EXERCISE DETAILS =>
Two lines in the data below mark the range: the one with "none -> grey brick D8:E8 level 1" and the one with "none -> pink plate A9:B9 level 1". Return both, along with every line between them, exactly.

(Beginning of DATA TO USE)

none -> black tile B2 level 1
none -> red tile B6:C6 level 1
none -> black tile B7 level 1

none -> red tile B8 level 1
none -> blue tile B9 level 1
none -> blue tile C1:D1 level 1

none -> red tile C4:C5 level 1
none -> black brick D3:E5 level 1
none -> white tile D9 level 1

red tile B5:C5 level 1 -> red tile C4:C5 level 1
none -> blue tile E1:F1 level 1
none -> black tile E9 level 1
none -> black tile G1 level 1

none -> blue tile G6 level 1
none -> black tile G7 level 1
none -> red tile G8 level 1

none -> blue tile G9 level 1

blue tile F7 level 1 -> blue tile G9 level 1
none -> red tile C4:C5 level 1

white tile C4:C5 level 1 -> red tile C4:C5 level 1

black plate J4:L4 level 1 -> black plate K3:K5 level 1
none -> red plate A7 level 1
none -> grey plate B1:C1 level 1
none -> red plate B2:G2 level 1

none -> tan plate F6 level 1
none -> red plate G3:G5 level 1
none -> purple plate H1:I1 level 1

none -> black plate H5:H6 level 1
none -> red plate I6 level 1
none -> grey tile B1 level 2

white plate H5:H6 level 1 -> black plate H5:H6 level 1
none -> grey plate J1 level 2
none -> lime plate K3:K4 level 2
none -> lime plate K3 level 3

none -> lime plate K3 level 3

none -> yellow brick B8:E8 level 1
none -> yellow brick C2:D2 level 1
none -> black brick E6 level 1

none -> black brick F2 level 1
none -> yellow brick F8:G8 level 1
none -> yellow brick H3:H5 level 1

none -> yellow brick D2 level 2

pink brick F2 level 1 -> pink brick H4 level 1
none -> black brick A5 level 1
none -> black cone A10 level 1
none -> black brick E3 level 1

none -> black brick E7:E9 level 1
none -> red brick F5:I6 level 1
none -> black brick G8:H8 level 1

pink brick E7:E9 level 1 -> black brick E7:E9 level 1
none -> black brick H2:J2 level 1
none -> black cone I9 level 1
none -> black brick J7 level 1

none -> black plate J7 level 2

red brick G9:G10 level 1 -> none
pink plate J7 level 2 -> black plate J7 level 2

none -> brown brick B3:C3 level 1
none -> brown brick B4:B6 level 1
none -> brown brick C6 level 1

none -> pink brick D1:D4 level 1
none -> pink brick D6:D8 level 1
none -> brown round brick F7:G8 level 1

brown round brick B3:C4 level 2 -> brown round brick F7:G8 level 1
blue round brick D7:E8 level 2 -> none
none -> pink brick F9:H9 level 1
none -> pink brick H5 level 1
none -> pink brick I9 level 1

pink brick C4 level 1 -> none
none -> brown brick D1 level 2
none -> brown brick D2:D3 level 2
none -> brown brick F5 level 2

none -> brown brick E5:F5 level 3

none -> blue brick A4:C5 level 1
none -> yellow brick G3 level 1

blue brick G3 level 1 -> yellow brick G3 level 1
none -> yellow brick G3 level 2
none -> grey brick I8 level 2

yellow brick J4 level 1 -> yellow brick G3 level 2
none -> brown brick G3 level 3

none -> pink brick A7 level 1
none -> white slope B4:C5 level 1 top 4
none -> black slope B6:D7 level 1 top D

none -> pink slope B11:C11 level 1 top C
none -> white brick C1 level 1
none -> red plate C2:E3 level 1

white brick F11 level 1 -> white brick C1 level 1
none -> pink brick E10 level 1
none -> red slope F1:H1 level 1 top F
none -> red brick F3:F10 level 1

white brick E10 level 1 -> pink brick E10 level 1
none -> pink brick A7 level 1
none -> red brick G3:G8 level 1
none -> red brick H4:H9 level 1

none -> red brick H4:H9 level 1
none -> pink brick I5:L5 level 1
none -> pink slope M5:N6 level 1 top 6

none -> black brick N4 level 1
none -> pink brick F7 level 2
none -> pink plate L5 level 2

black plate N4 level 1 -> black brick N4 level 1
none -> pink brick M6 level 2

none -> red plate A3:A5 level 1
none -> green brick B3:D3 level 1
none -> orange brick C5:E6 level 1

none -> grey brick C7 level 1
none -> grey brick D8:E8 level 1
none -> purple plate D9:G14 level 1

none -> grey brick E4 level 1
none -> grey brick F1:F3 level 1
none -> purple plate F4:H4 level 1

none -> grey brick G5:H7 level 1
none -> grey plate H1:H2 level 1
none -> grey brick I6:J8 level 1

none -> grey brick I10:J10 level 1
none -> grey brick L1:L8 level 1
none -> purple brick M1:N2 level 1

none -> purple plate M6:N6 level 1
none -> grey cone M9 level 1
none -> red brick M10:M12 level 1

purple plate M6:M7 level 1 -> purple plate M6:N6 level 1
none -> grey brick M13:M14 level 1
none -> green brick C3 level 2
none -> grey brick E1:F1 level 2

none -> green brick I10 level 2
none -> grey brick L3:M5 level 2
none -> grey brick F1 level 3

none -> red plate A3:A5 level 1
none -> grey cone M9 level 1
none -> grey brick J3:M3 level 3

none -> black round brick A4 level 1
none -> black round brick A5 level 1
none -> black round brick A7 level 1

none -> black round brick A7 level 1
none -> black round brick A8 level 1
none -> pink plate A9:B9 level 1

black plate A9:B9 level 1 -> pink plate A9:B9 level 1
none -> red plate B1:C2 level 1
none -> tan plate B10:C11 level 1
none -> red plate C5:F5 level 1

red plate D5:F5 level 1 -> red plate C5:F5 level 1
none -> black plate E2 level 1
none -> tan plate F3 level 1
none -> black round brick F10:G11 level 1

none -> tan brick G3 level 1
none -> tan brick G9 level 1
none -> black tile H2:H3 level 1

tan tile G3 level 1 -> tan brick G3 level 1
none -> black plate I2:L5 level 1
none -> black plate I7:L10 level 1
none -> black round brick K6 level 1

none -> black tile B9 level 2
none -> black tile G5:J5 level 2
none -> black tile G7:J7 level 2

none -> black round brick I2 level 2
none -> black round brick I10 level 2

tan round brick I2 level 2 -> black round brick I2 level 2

(End of DATA TO USE)

REPLY =>
none -> grey brick D8:E8 level 1
none -> purple plate D9:G14 level 1

none -> grey brick E4 level 1
none -> grey brick F1:F3 level 1
none -> purple plate F4:H4 level 1

none -> grey brick G5:H7 level 1
none -> grey plate H1:H2 level 1
none -> grey brick I6:J8 level 1

none -> grey brick I10:J10 level 1
none -> grey brick L1:L8 level 1
none -> purple brick M1:N2 level 1

none -> purple plate M6:N6 level 1
none -> grey cone M9 level 1
none -> red brick M10:M12 level 1

purple plate M6:M7 level 1 -> purple plate M6:N6 level 1
none -> grey brick M13:M14 level 1
none -> green brick C3 level 2
none -> grey brick E1:F1 level 2

none -> green brick I10 level 2
none -> grey brick L3:M5 level 2
none -> grey brick F1 level 3

none -> red plate A3:A5 level 1
none -> grey cone M9 level 1
none -> grey brick J3:M3 level 3

none -> black round brick A4 level 1
none -> black round brick A5 level 1
none -> black round brick A7 level 1

none -> black round brick A7 level 1
none -> black round brick A8 level 1
none -> pink plate A9:B9 level 1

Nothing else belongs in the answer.